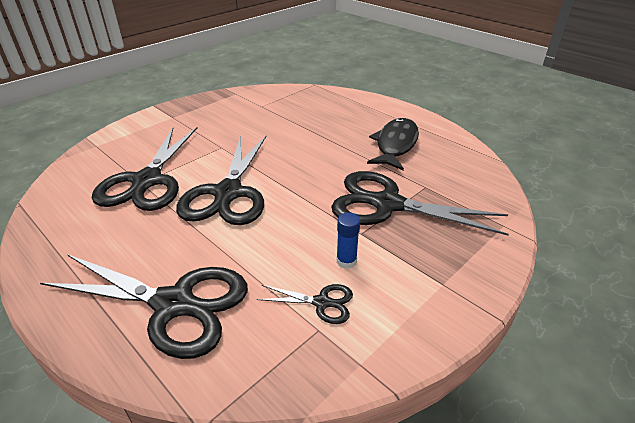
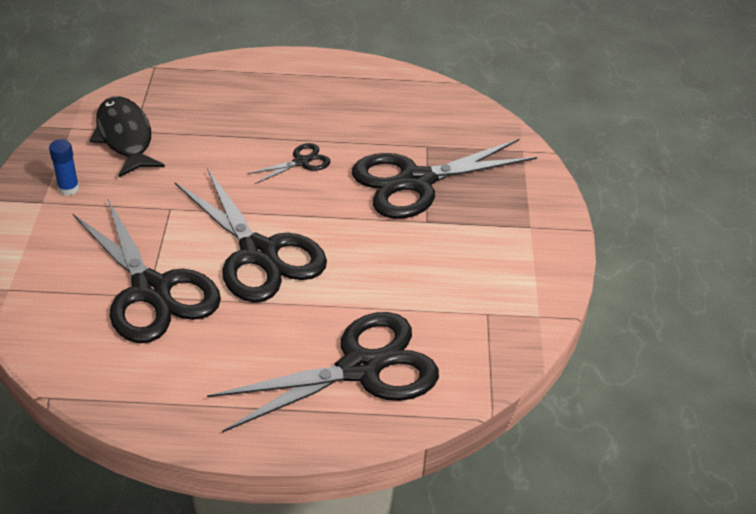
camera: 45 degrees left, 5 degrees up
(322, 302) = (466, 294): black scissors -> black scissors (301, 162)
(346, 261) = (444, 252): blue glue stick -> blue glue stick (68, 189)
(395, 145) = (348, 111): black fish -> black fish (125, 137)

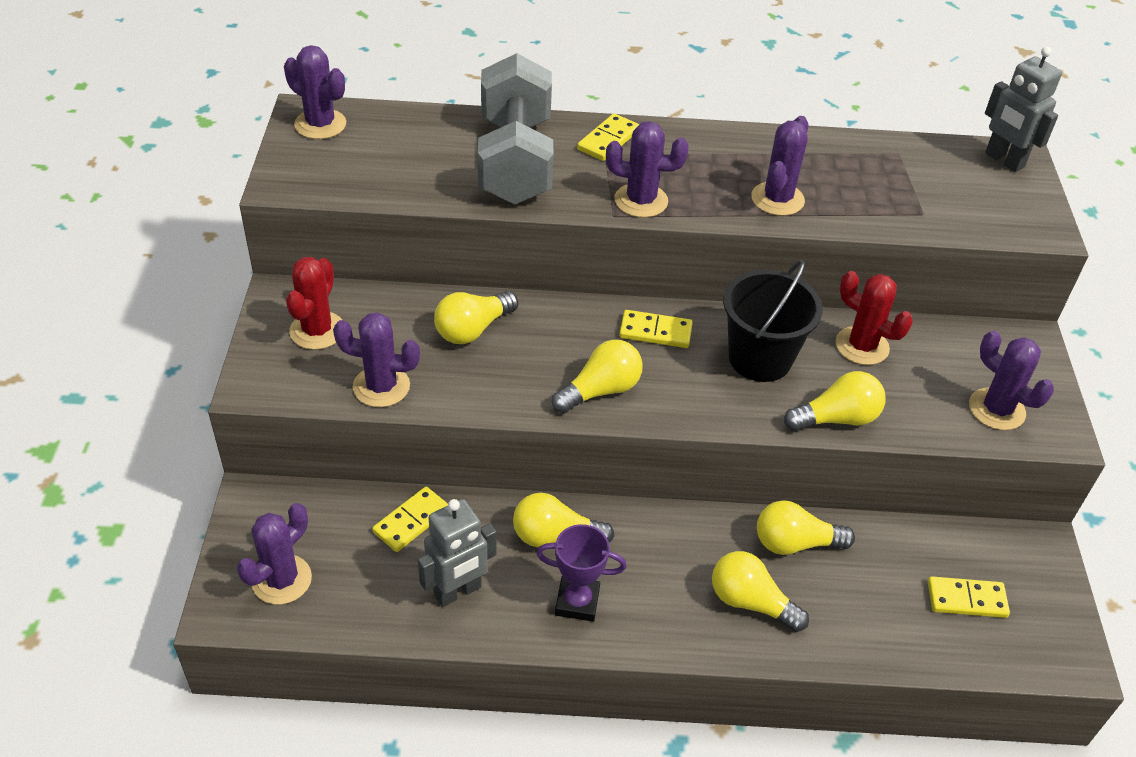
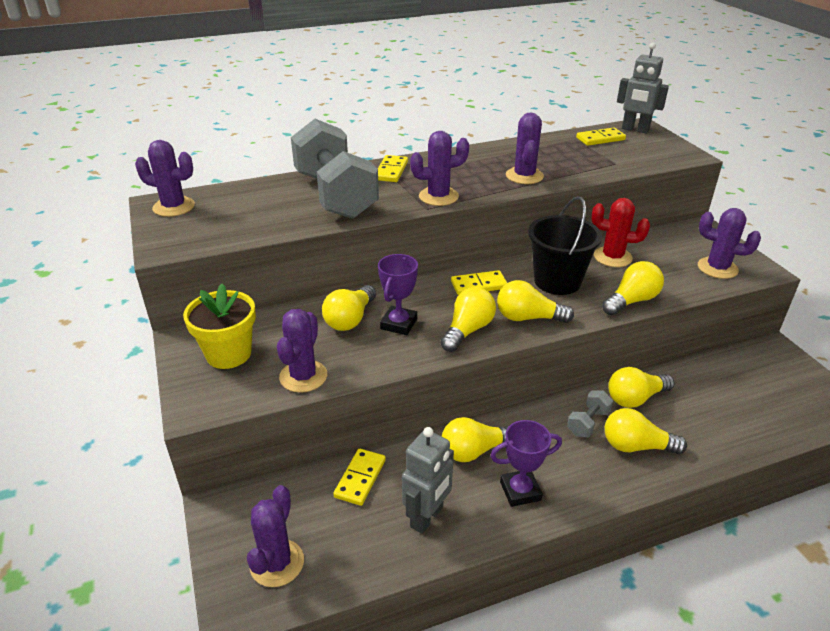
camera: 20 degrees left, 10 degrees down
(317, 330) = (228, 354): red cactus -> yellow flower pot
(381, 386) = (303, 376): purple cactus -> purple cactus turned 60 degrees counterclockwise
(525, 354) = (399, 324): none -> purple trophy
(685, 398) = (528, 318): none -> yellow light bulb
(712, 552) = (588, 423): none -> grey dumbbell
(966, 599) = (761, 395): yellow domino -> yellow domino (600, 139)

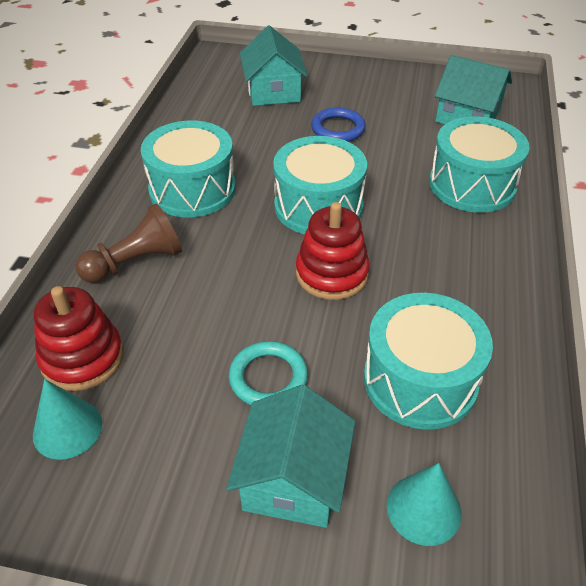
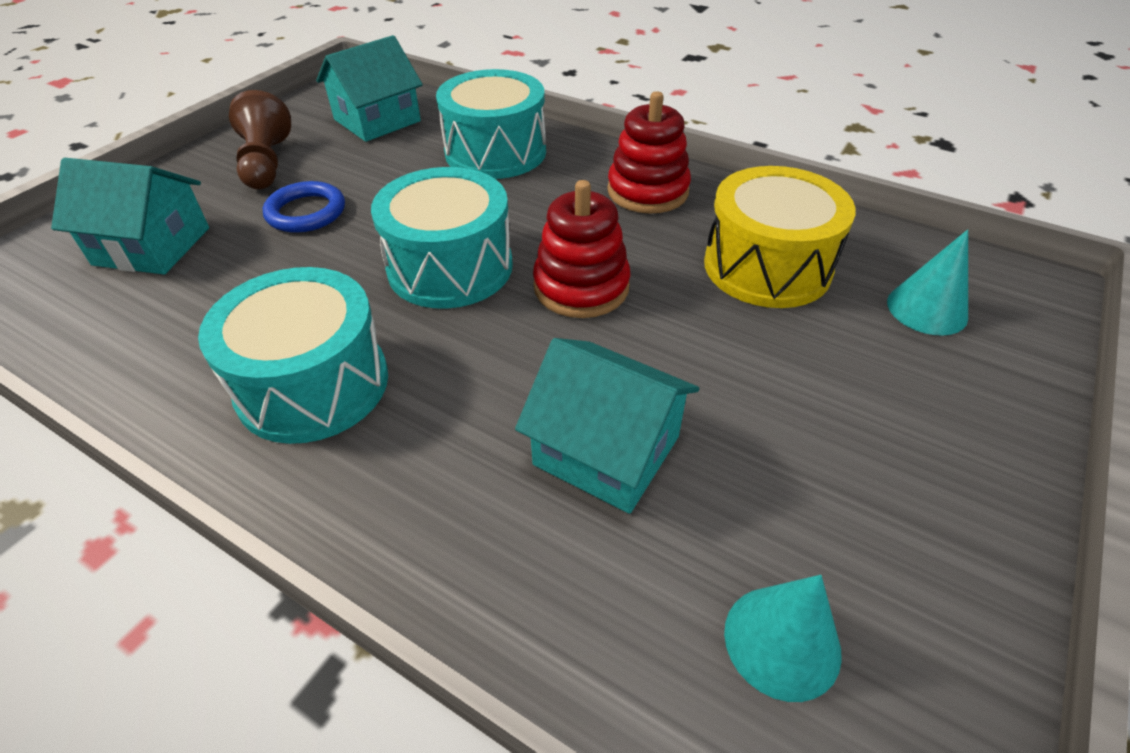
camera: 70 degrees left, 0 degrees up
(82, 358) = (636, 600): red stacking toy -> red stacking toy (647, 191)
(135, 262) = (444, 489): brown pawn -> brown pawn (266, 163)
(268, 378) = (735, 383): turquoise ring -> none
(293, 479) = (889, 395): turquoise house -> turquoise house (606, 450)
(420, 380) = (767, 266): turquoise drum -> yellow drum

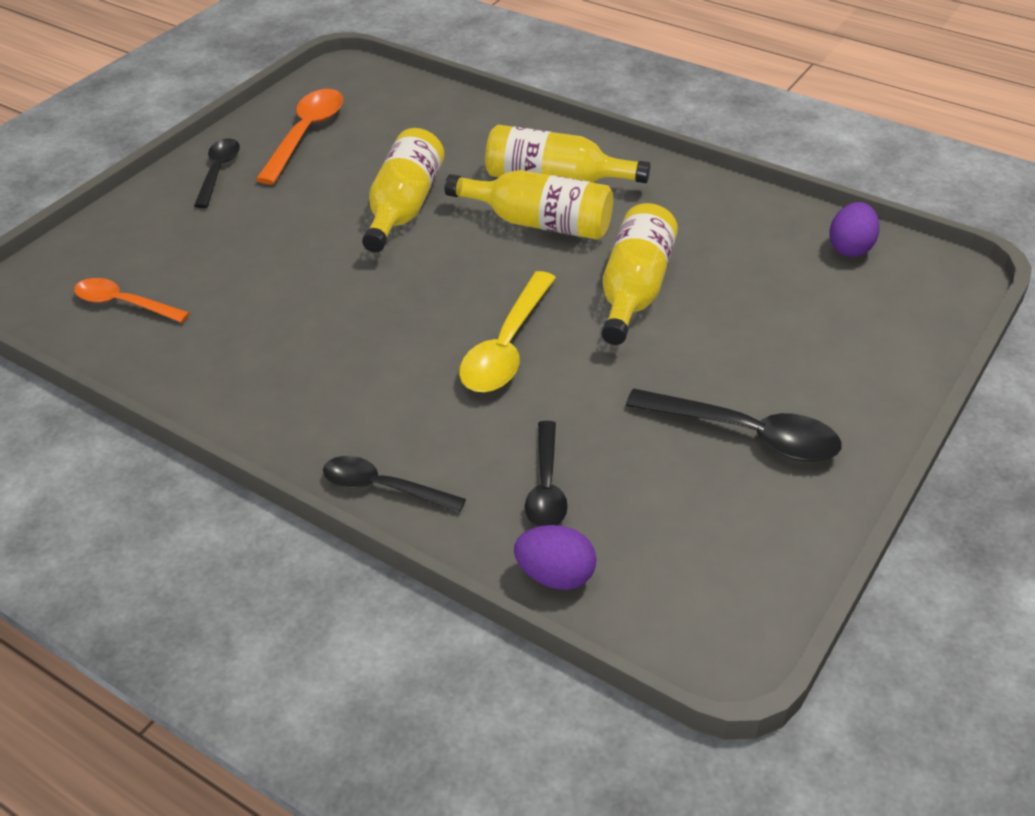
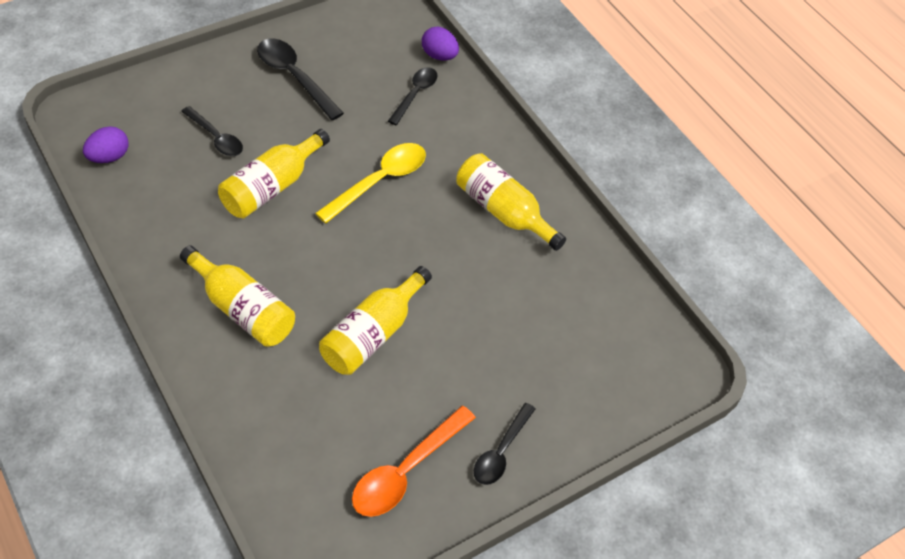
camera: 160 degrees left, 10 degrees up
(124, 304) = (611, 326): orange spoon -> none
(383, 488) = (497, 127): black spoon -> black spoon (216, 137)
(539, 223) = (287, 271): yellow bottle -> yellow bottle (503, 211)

> _Assignment_
Output, exactly as written, only the lines from the beginning of the listing through the line containing "(82, 358) = (636, 600): red", both included, and no pictures.

> _Answer to the problem_
camera: 45 degrees left, 5 degrees up
(322, 302) = (466, 294): black scissors -> black scissors (301, 162)
(346, 261) = (444, 252): blue glue stick -> blue glue stick (68, 189)
(395, 145) = (348, 111): black fish -> black fish (125, 137)

camera: 20 degrees left, 10 degrees down
(317, 330) = (228, 354): red cactus -> yellow flower pot
(381, 386) = (303, 376): purple cactus -> purple cactus turned 60 degrees counterclockwise
(525, 354) = (399, 324): none -> purple trophy
(685, 398) = (528, 318): none -> yellow light bulb
(712, 552) = (588, 423): none -> grey dumbbell
(966, 599) = (761, 395): yellow domino -> yellow domino (600, 139)

camera: 70 degrees left, 0 degrees up
(82, 358) = (636, 600): red stacking toy -> red stacking toy (647, 191)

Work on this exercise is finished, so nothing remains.